■ **Task requirements**:
Of the lines below, write out exactly those from the line with "type=moved; before=dé (violet);" through the line with "type=moved; before=calculatrice (violet);", both included, and skip the rest.

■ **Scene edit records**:

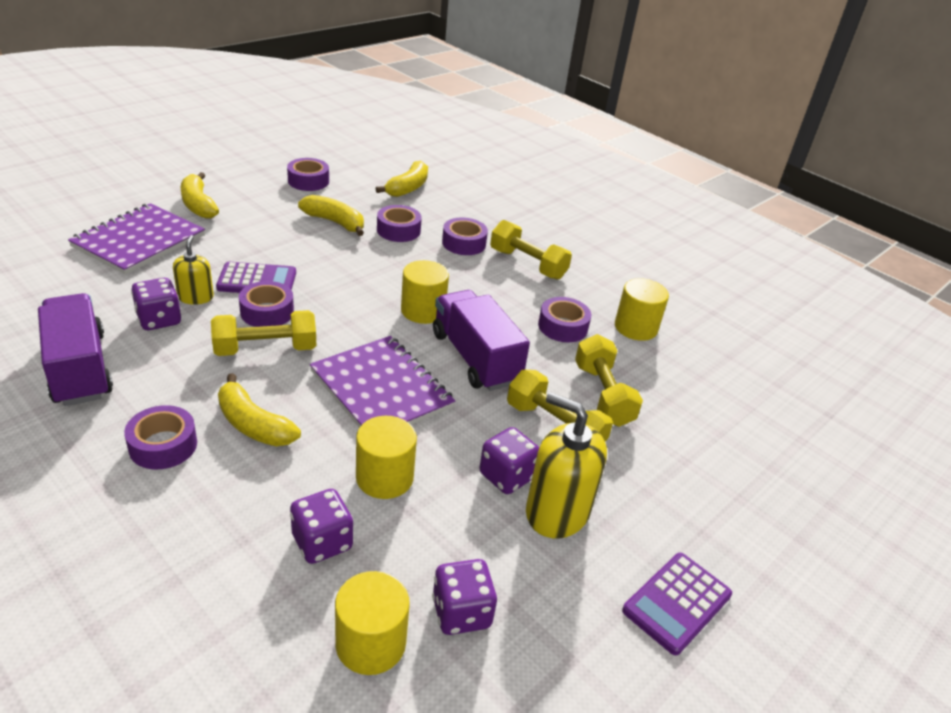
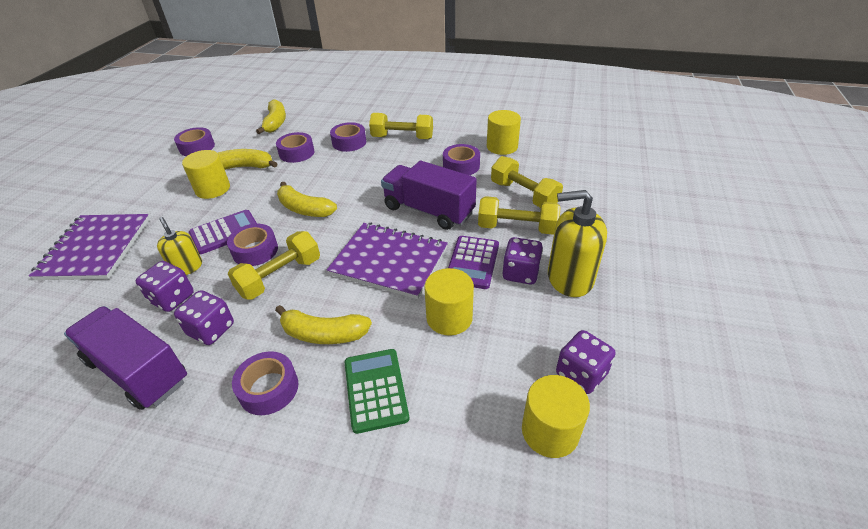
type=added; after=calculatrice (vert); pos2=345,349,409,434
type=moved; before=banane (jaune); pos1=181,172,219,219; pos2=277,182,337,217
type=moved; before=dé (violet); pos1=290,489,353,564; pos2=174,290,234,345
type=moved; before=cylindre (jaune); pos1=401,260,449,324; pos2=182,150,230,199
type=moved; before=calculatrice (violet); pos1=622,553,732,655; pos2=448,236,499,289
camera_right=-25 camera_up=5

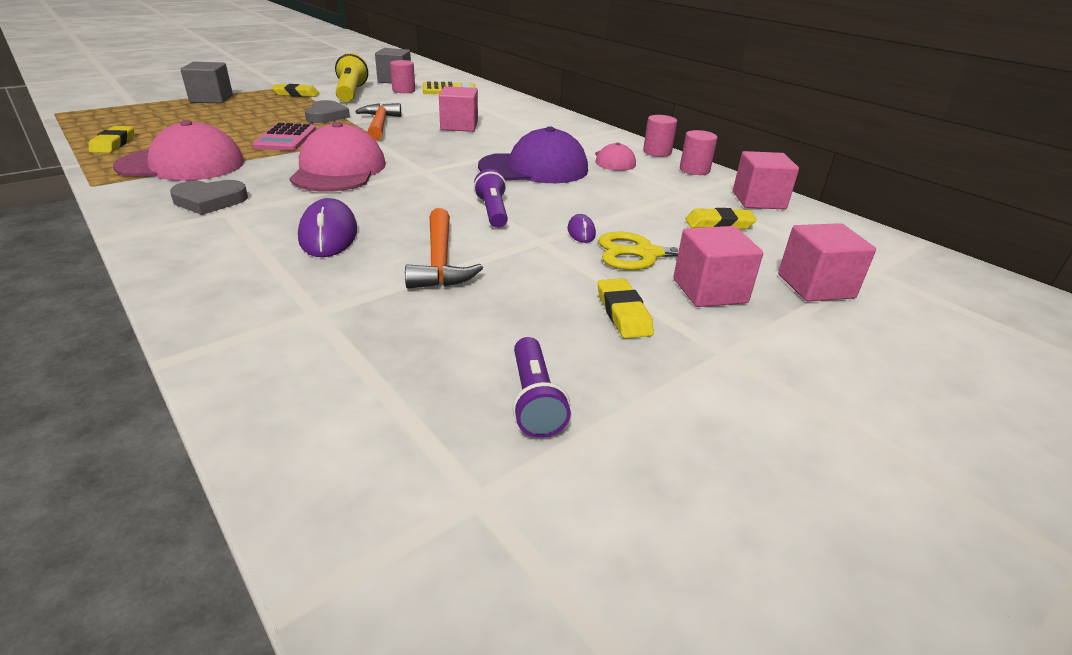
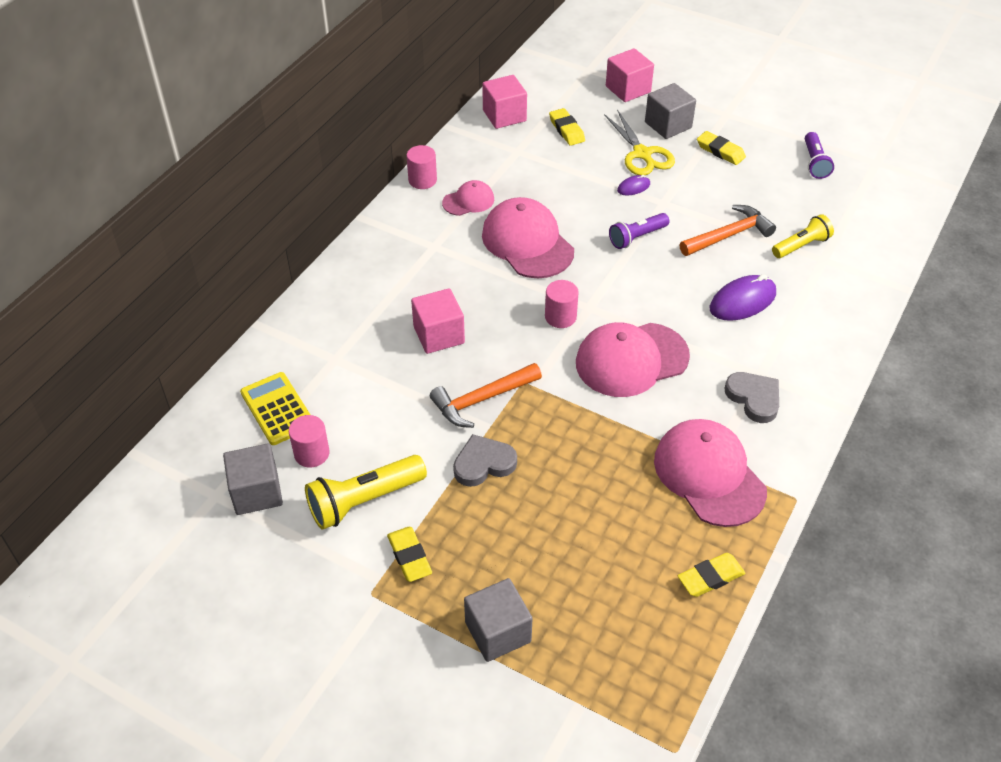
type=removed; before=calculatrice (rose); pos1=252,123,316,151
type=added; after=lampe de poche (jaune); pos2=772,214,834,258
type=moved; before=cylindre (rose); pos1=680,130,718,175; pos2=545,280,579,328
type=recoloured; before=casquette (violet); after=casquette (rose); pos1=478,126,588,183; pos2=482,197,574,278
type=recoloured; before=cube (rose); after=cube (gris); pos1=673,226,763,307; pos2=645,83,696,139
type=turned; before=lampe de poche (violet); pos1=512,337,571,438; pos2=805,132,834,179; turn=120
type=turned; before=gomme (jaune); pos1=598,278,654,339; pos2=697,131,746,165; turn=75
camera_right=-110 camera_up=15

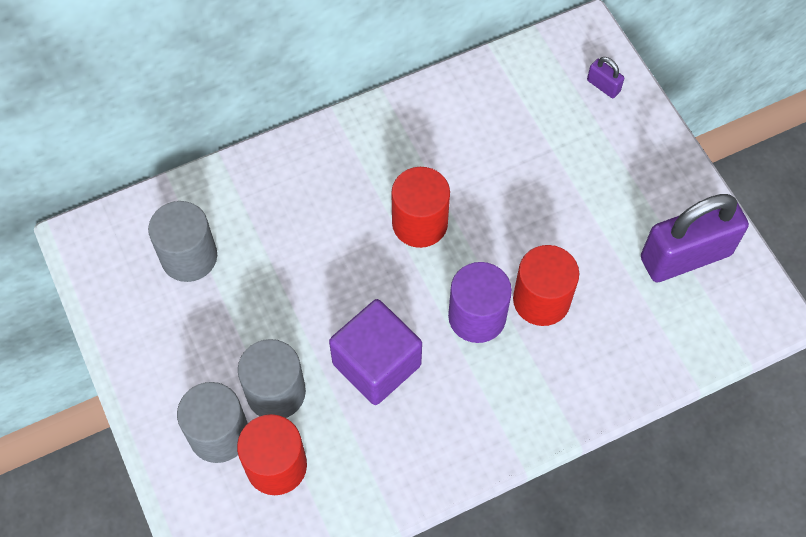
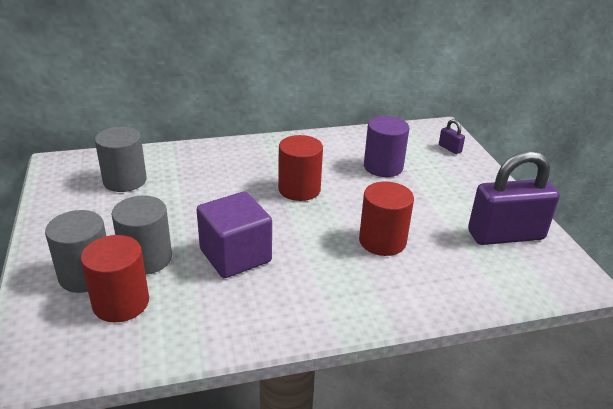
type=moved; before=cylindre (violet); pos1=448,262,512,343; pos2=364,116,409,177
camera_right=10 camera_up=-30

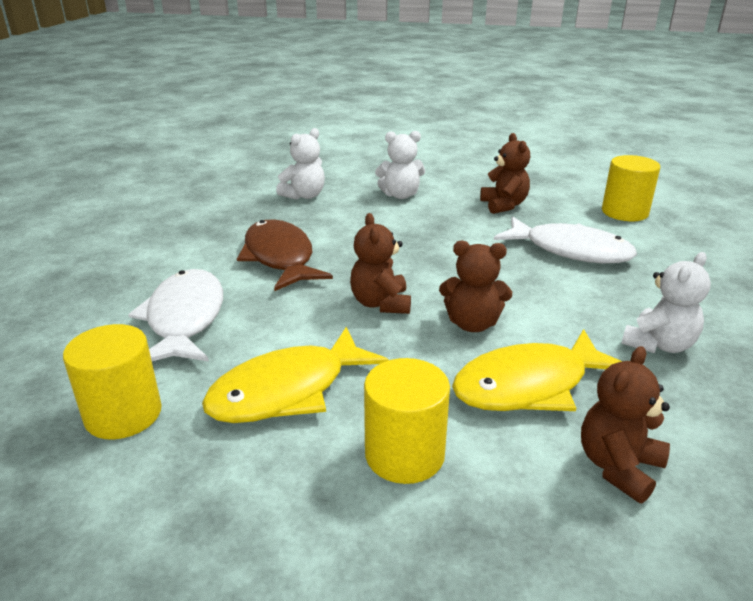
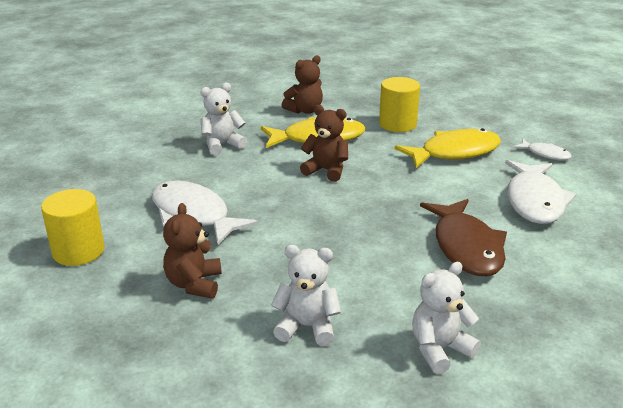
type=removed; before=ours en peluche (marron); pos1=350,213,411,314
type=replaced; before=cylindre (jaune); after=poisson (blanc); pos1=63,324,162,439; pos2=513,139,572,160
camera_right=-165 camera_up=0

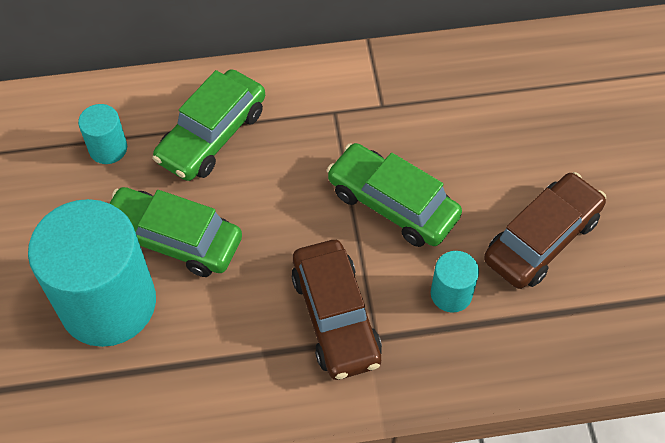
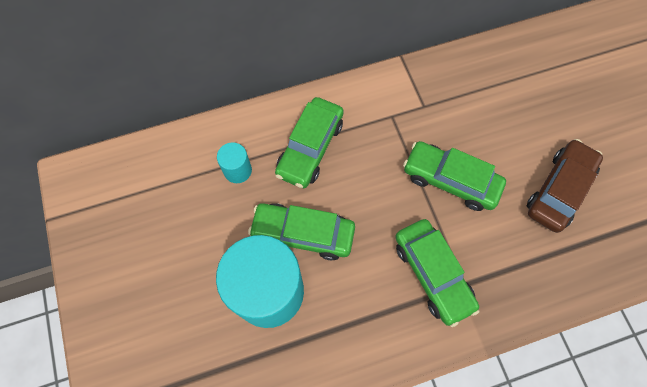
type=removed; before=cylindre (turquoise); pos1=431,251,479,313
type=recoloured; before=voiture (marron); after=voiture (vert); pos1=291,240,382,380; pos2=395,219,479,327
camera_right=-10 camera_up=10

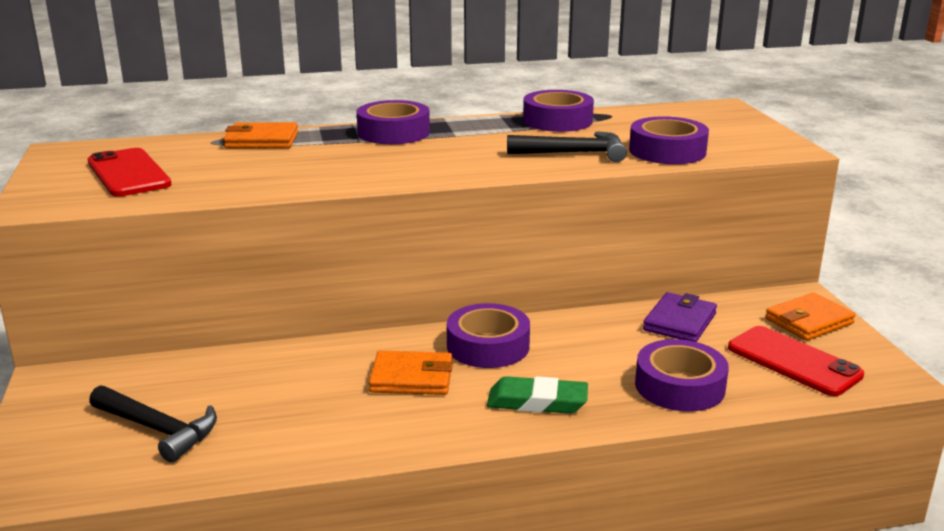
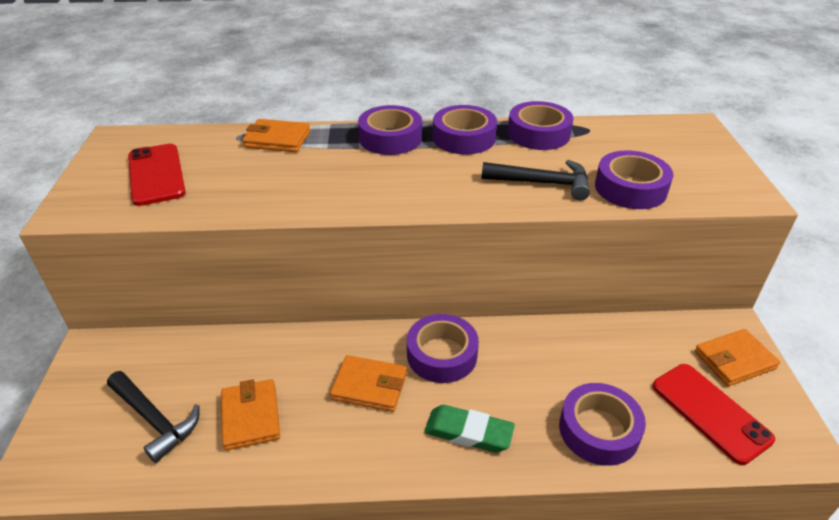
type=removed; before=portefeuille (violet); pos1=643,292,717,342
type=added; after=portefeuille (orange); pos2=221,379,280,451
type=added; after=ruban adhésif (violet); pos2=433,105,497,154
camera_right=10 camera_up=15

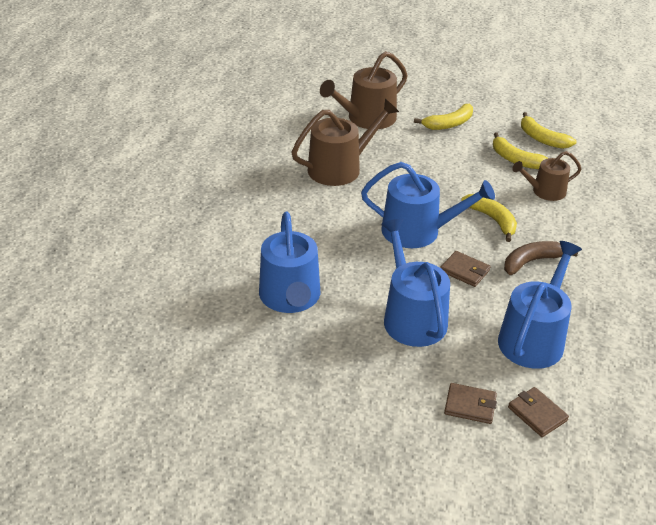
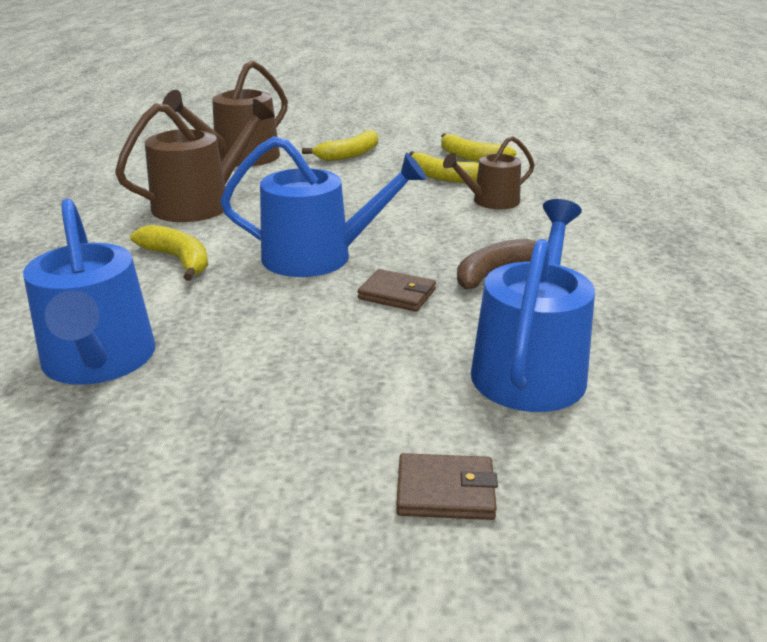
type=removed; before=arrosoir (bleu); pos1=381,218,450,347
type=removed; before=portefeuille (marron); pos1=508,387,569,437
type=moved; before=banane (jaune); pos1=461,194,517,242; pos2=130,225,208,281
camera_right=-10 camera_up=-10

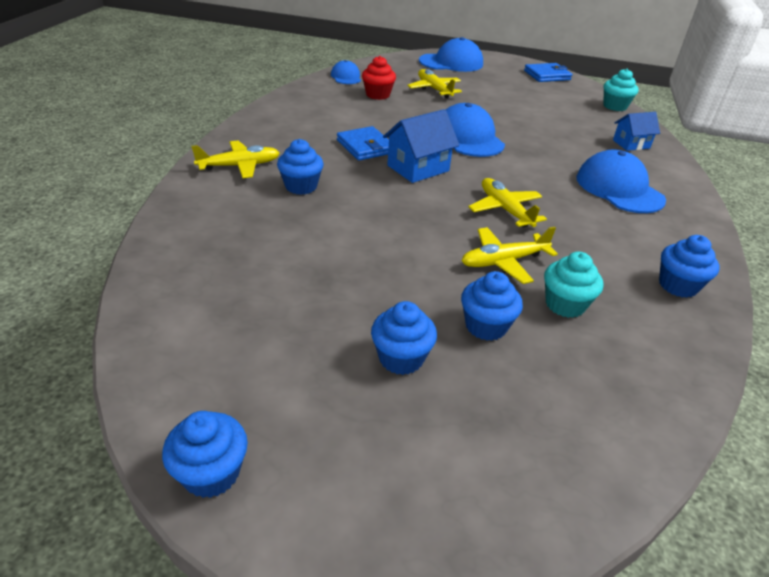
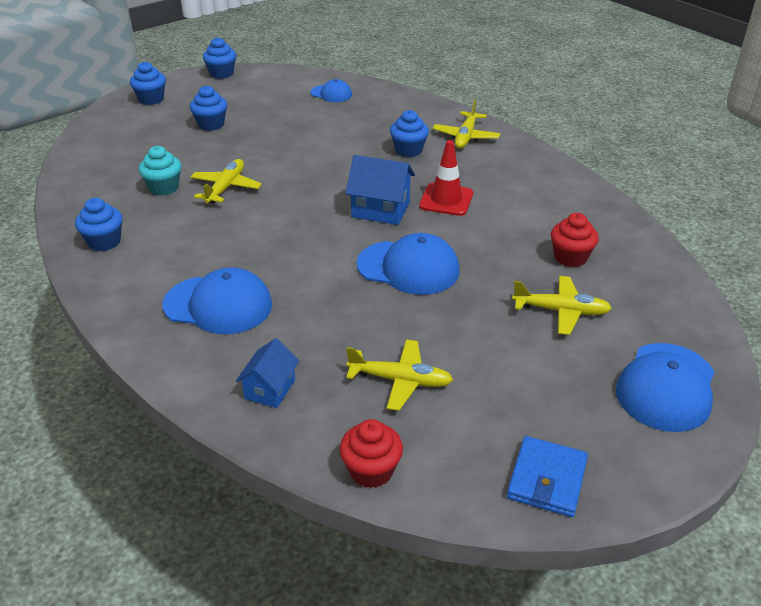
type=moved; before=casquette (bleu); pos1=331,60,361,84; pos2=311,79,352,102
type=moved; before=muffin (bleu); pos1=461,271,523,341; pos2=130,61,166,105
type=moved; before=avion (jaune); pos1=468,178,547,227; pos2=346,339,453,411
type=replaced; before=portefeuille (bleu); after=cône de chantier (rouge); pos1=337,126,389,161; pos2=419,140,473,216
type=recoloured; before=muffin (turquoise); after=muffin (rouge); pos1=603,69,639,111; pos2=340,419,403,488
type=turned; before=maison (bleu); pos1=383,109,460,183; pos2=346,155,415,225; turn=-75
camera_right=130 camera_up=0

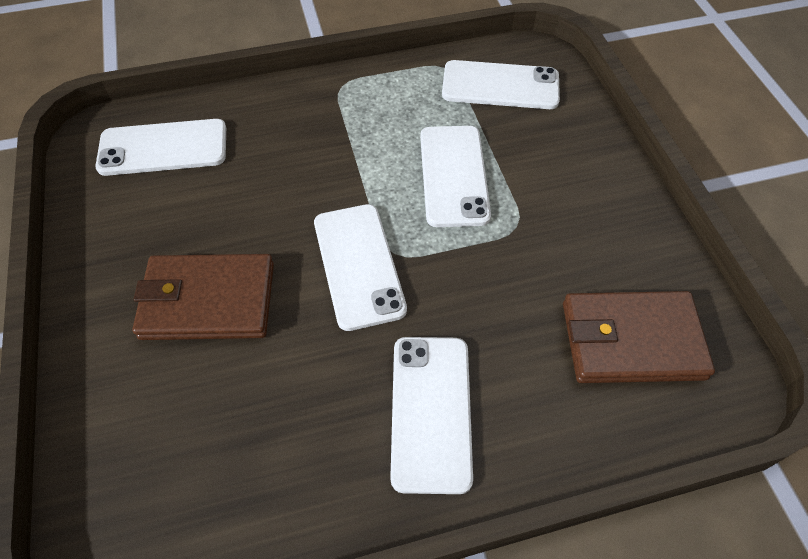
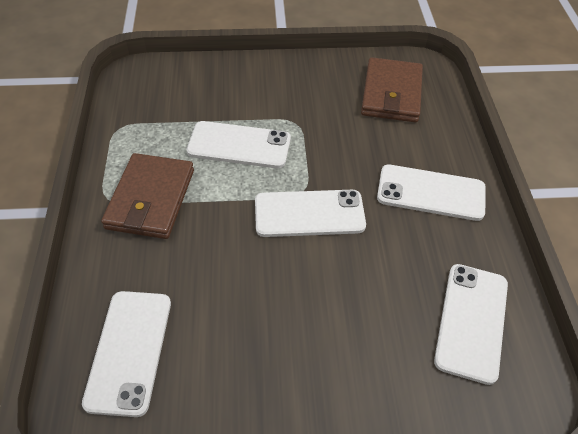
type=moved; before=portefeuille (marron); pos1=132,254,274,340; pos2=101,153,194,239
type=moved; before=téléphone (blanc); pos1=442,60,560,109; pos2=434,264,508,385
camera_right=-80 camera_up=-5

■ **Solution**:
type=moved; before=dé (violet); pos1=290,489,353,564; pos2=174,290,234,345
type=moved; before=cylindre (jaune); pos1=401,260,449,324; pos2=182,150,230,199
type=moved; before=calculatrice (violet); pos1=622,553,732,655; pos2=448,236,499,289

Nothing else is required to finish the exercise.